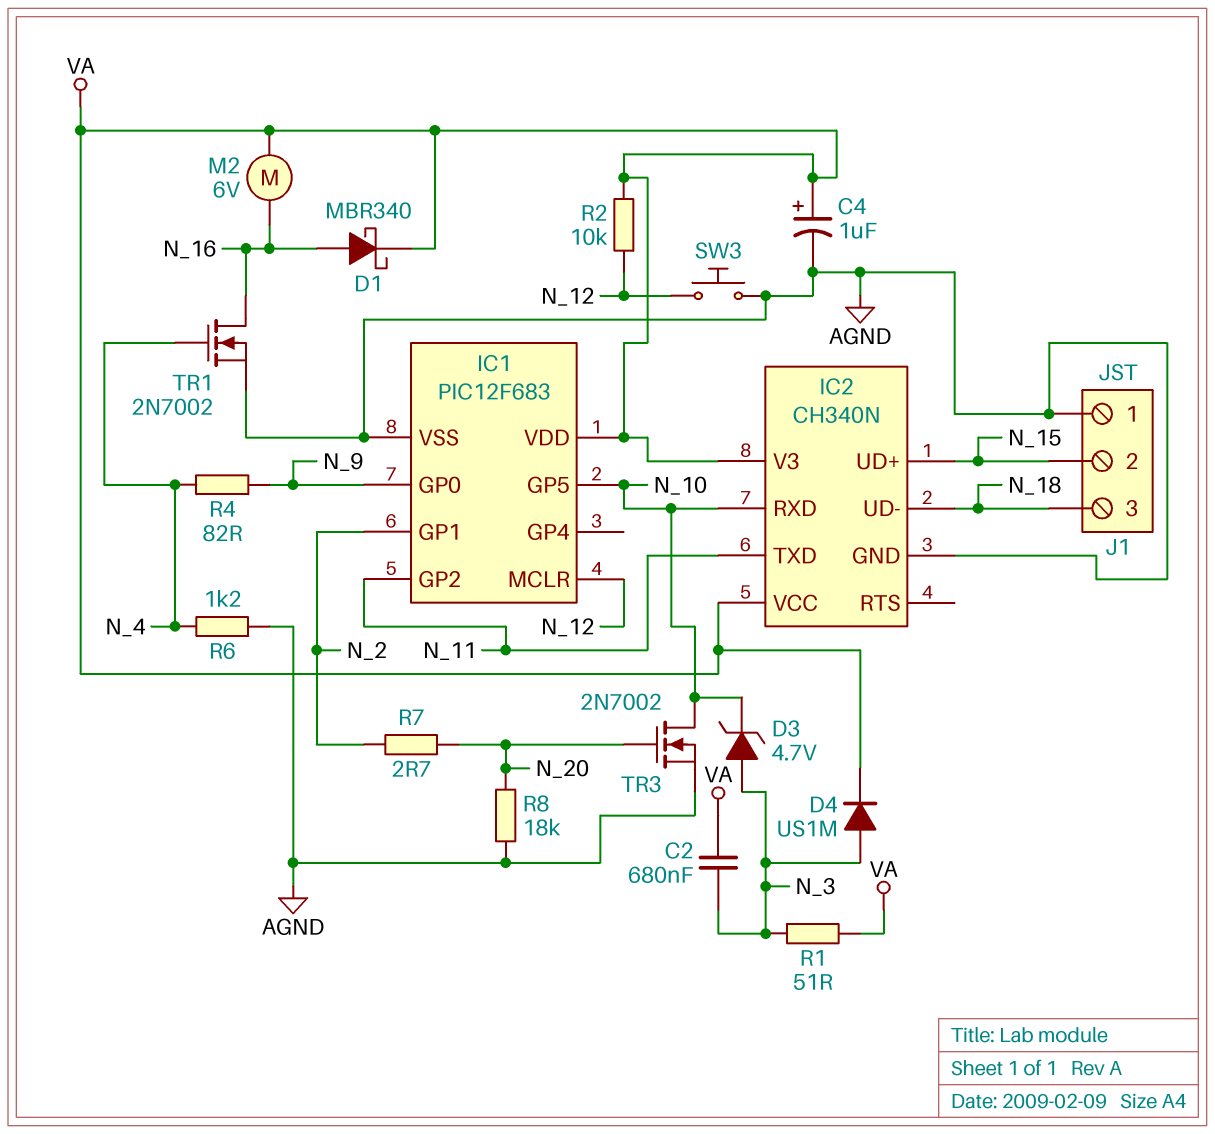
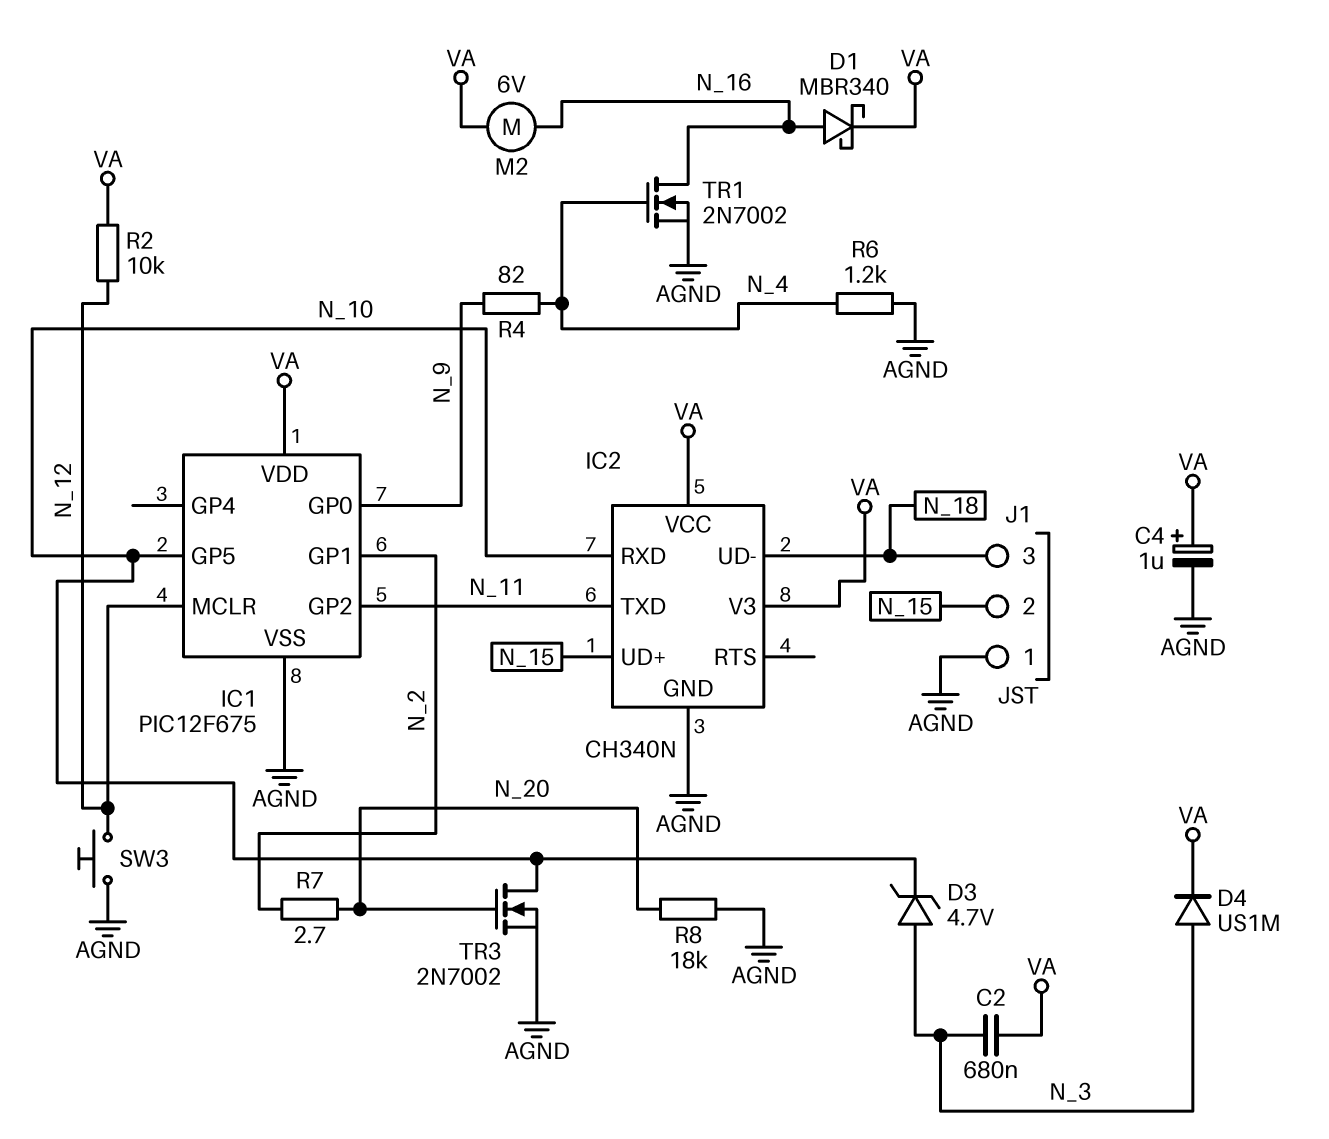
IC1: PIC12F683 -> PIC12F675
R1: 51 (N_3, VA) -> none

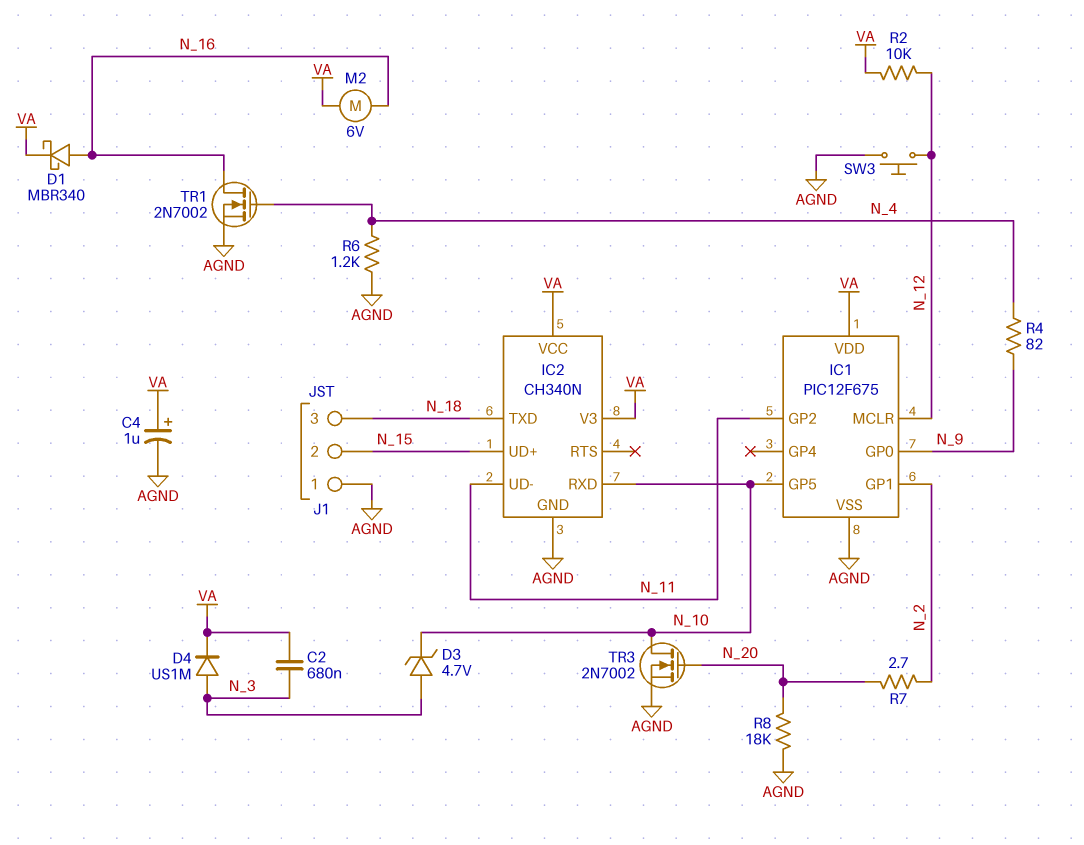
IC2 pin TXD: N_11 -> N_18
IC2 pin UD-: N_18 -> N_11

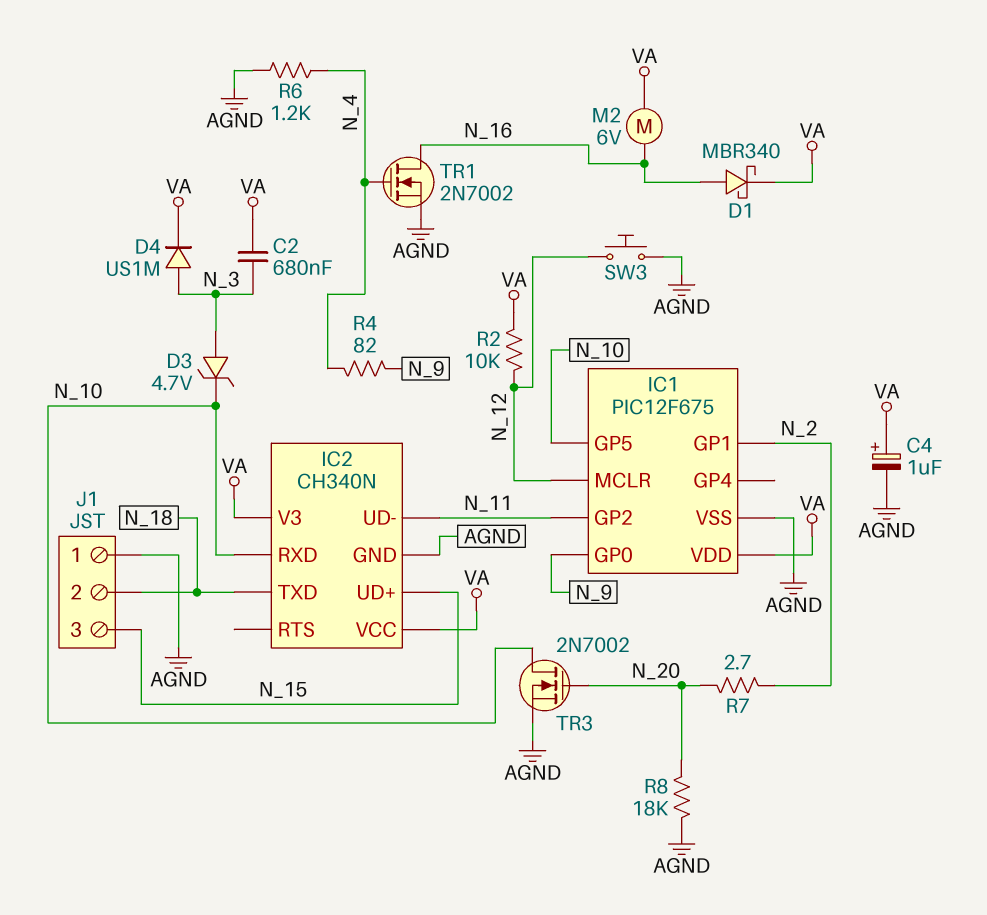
J1 pin 2: N_15 -> N_18
J1 pin 3: N_18 -> N_15

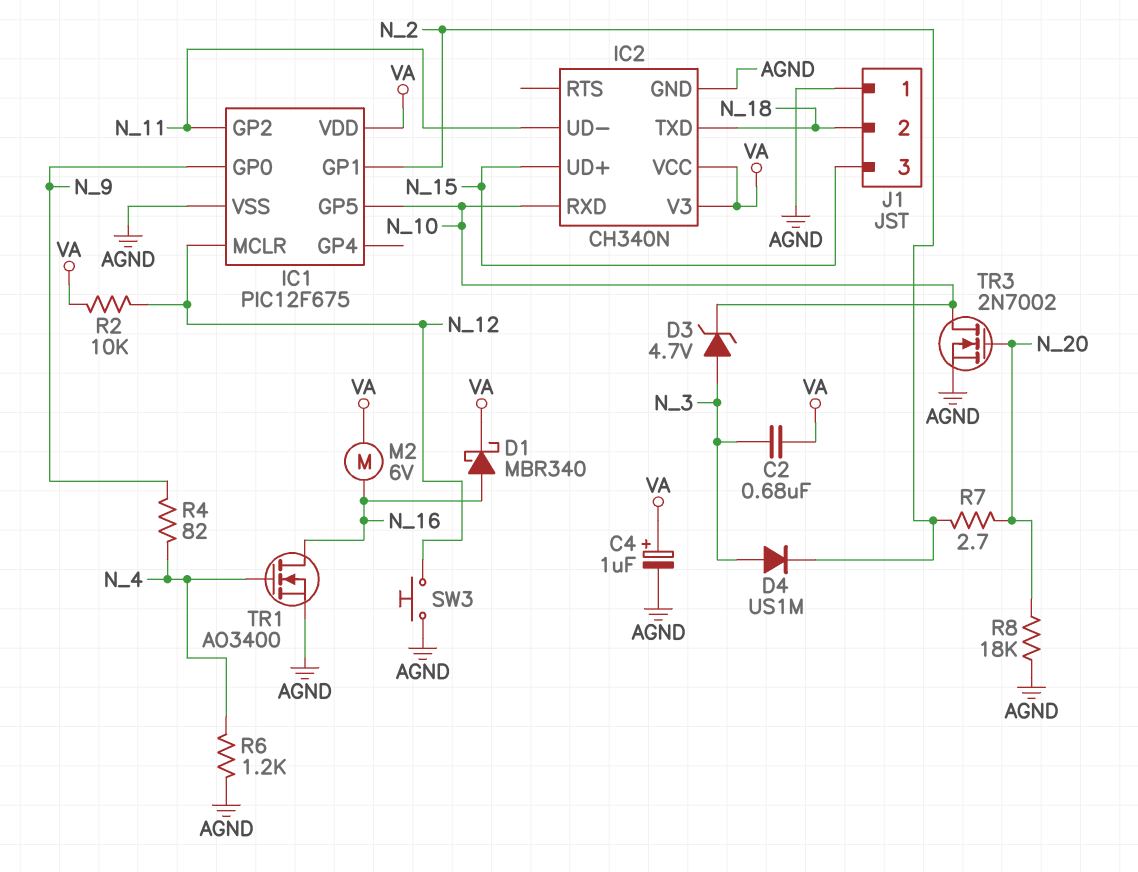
D4: diode US1M (A N_3, K VA) -> diode US1M (A N_3, K N_2)
TR1: NMOS 2N7002 (G N_4, D N_16, S AGND) -> NMOS AO3400 (G N_4, D N_16, S AGND)

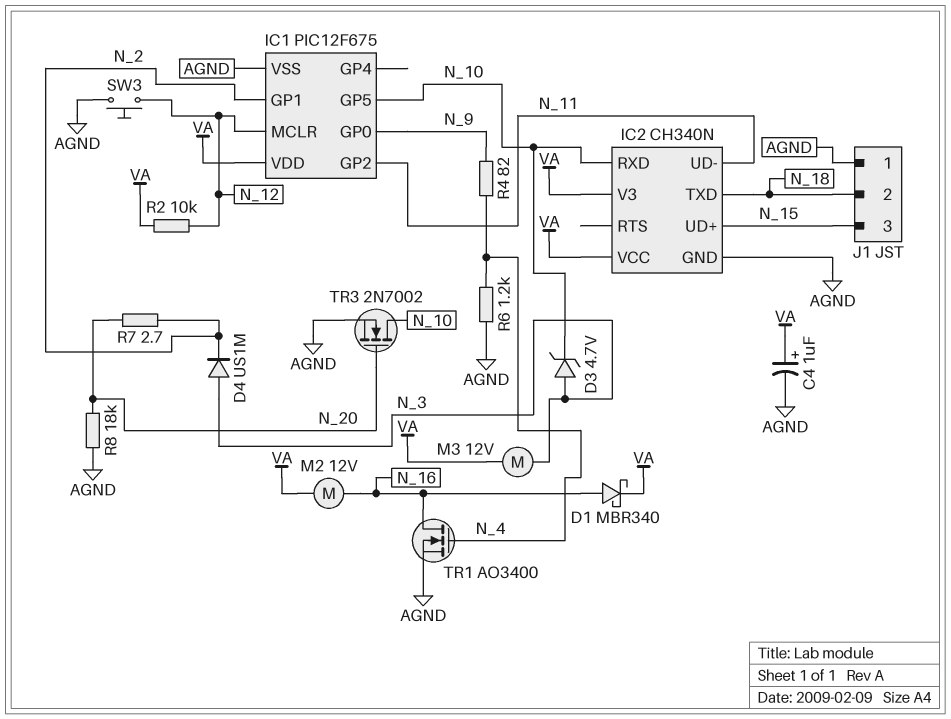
C2: 680nF (N_3, VA) -> none
M2: motor 6V (N_16, VA) -> motor 12V (N_16, VA)
M3: none -> motor 12V (N_3, VA)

The task:
In the material above, repeat each entry exactly and omit every picture.

Answer to the problem:
IC1: PIC12F683 -> PIC12F675
R1: 51 (N_3, VA) -> none

IC2 pin TXD: N_11 -> N_18
IC2 pin UD-: N_18 -> N_11

J1 pin 2: N_15 -> N_18
J1 pin 3: N_18 -> N_15

D4: diode US1M (A N_3, K VA) -> diode US1M (A N_3, K N_2)
TR1: NMOS 2N7002 (G N_4, D N_16, S AGND) -> NMOS AO3400 (G N_4, D N_16, S AGND)

C2: 680nF (N_3, VA) -> none
M2: motor 6V (N_16, VA) -> motor 12V (N_16, VA)
M3: none -> motor 12V (N_3, VA)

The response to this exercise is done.